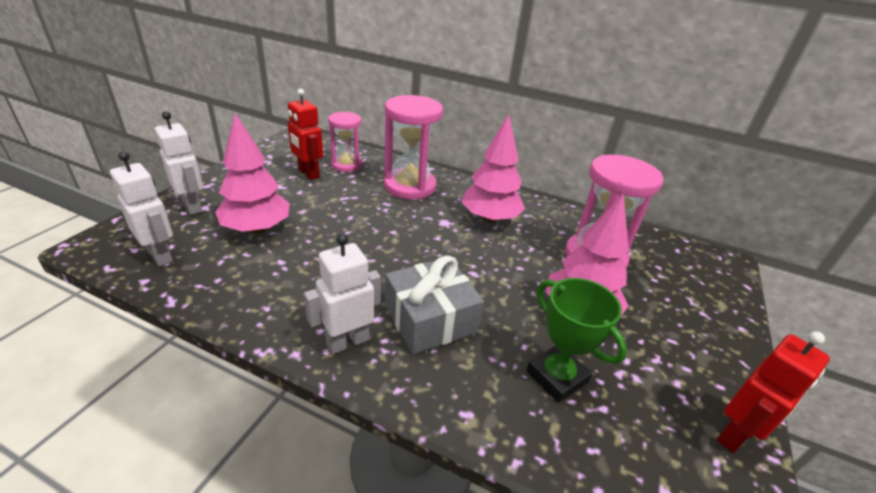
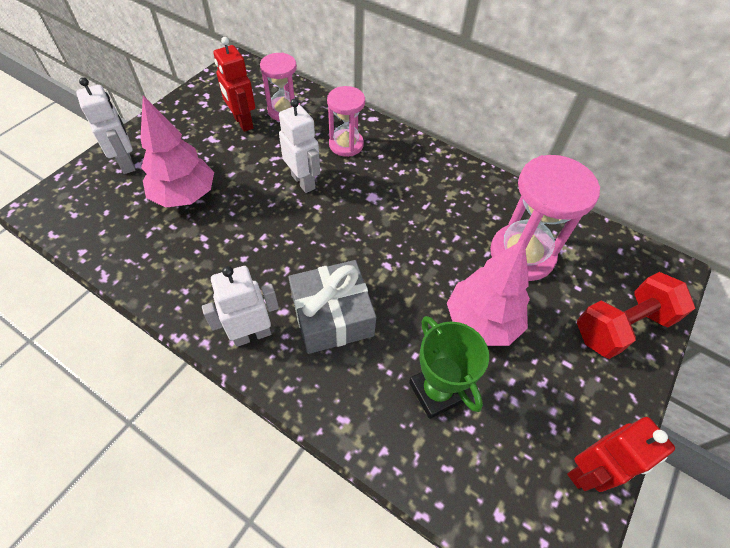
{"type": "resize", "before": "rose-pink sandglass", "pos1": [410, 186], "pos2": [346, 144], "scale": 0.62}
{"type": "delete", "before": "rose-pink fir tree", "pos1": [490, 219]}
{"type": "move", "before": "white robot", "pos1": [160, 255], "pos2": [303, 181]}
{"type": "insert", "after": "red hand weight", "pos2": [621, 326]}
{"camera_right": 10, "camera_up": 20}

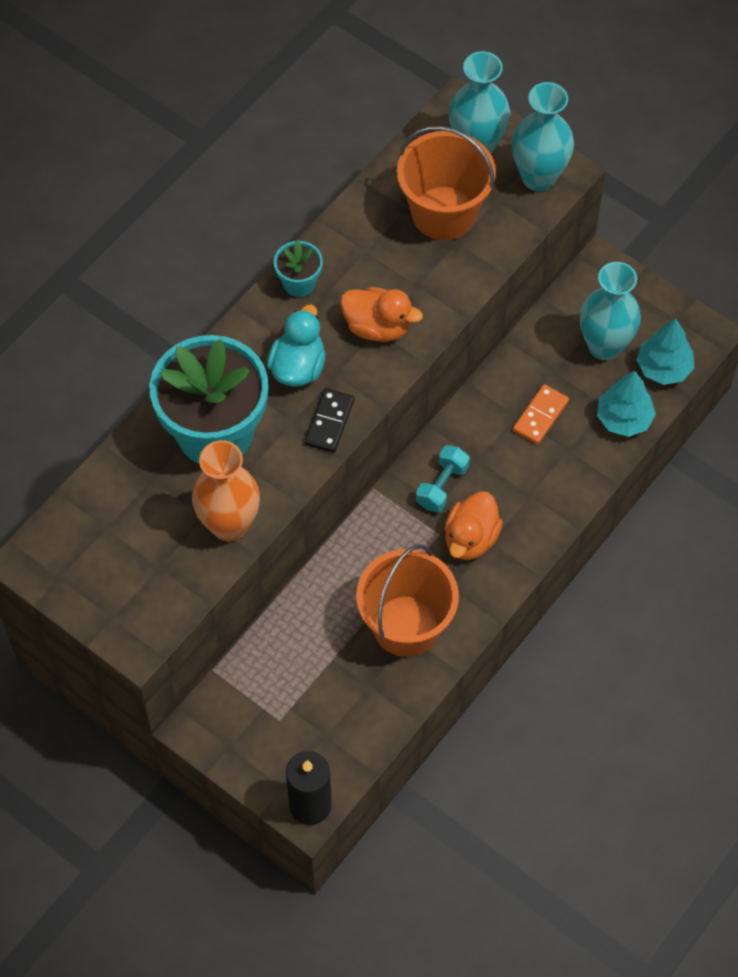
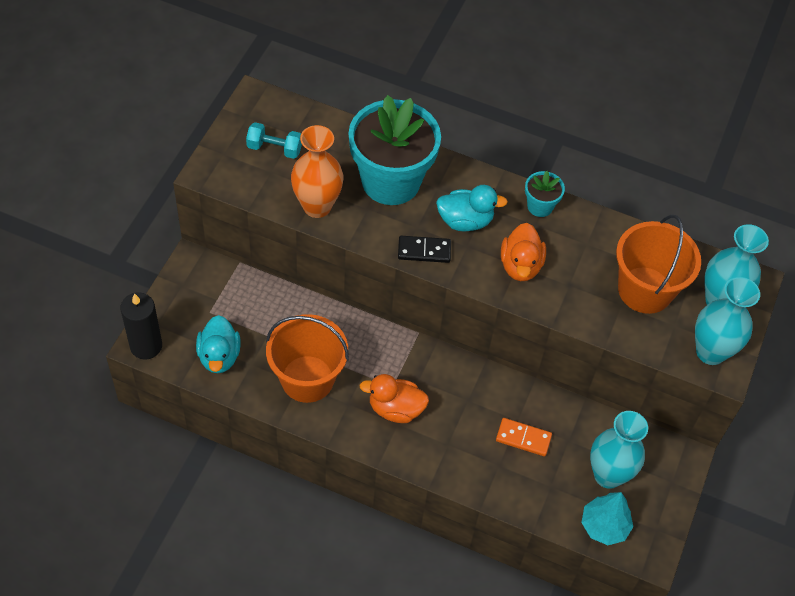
{"type": "delete", "before": "turquoise fir tree", "pos1": [624, 419]}
{"type": "move", "before": "turquoise hand weight", "pos1": [442, 486], "pos2": [274, 148]}
{"type": "insert", "after": "turquoise toy duck", "pos2": [219, 356]}
{"camera_right": 70, "camera_up": -5}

__________________________________________________

Each record needs to be reproduced exactly, and no image should be carried over.

> [THE ANSWER]:
{"type": "resize", "before": "rose-pink sandglass", "pos1": [410, 186], "pos2": [346, 144], "scale": 0.62}
{"type": "delete", "before": "rose-pink fir tree", "pos1": [490, 219]}
{"type": "move", "before": "white robot", "pos1": [160, 255], "pos2": [303, 181]}
{"type": "insert", "after": "red hand weight", "pos2": [621, 326]}
{"camera_right": 10, "camera_up": 20}

{"type": "delete", "before": "turquoise fir tree", "pos1": [624, 419]}
{"type": "move", "before": "turquoise hand weight", "pos1": [442, 486], "pos2": [274, 148]}
{"type": "insert", "after": "turquoise toy duck", "pos2": [219, 356]}
{"camera_right": 70, "camera_up": -5}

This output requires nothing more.